**PROVIDED DATA**
───
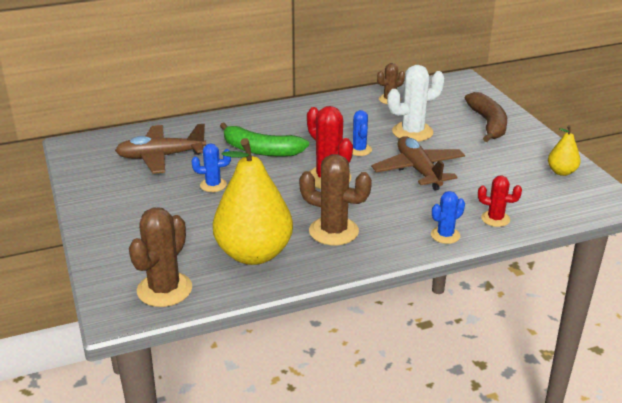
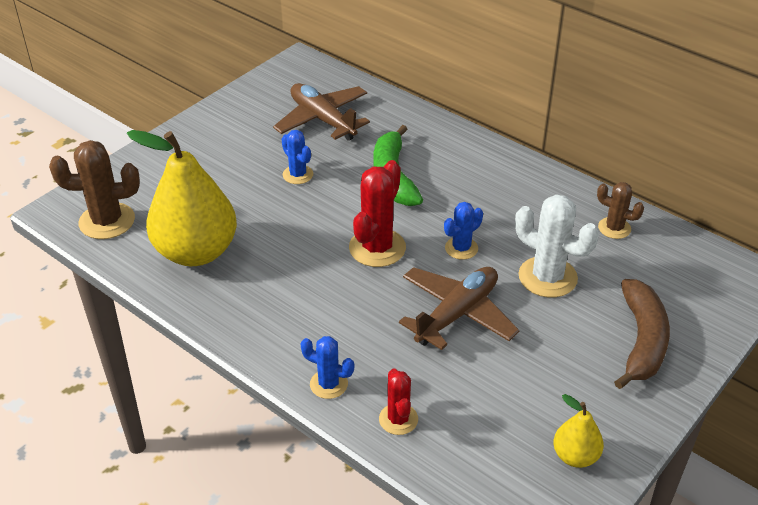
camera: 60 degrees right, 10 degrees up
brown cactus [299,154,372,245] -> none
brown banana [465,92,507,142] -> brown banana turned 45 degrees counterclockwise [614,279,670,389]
───
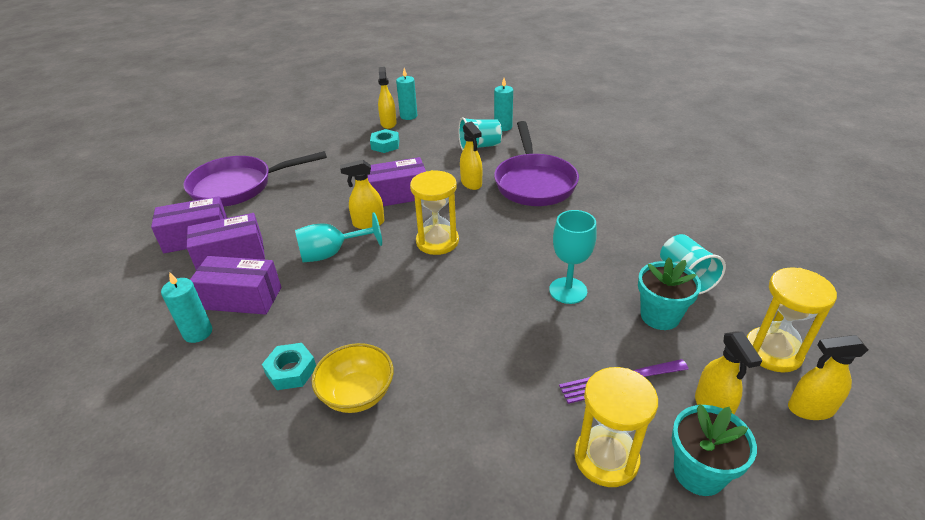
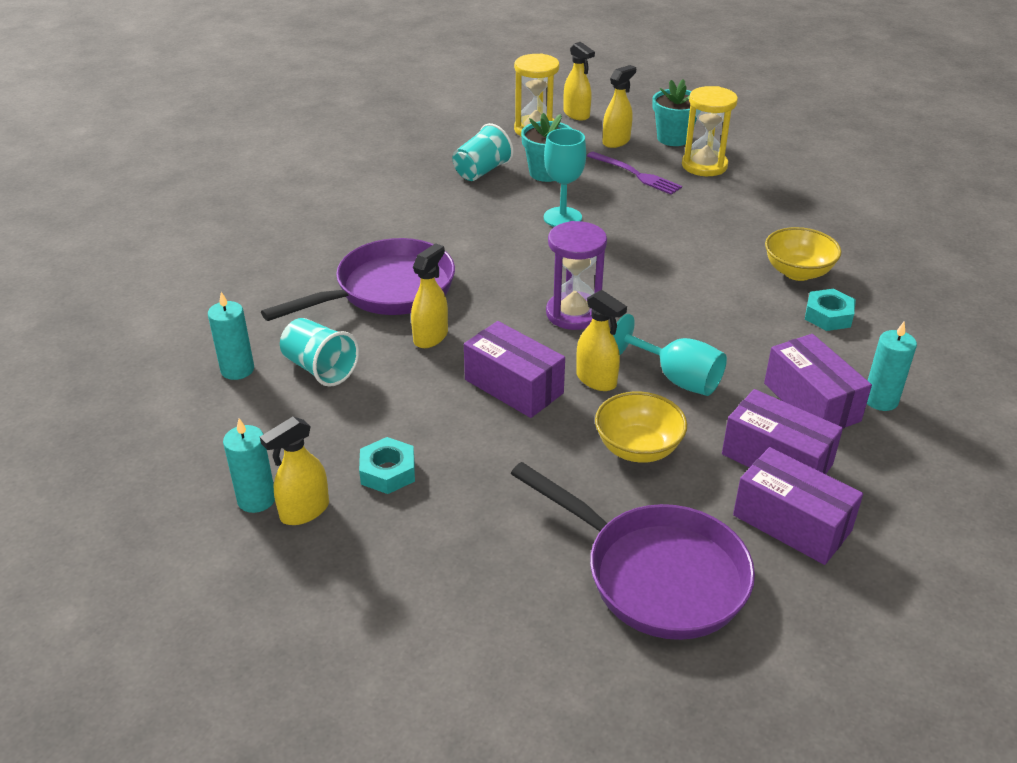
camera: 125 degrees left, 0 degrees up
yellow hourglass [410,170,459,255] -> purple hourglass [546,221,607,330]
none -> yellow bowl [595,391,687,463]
───
What you give back must be the stretch above, starting at the line with "brown cactus [299,154,372,245] -> none" and ending at the line with "brown banana [465,92,507,142]", copied exactly.

brown cactus [299,154,372,245] -> none
brown banana [465,92,507,142] -> brown banana turned 45 degrees counterclockwise [614,279,670,389]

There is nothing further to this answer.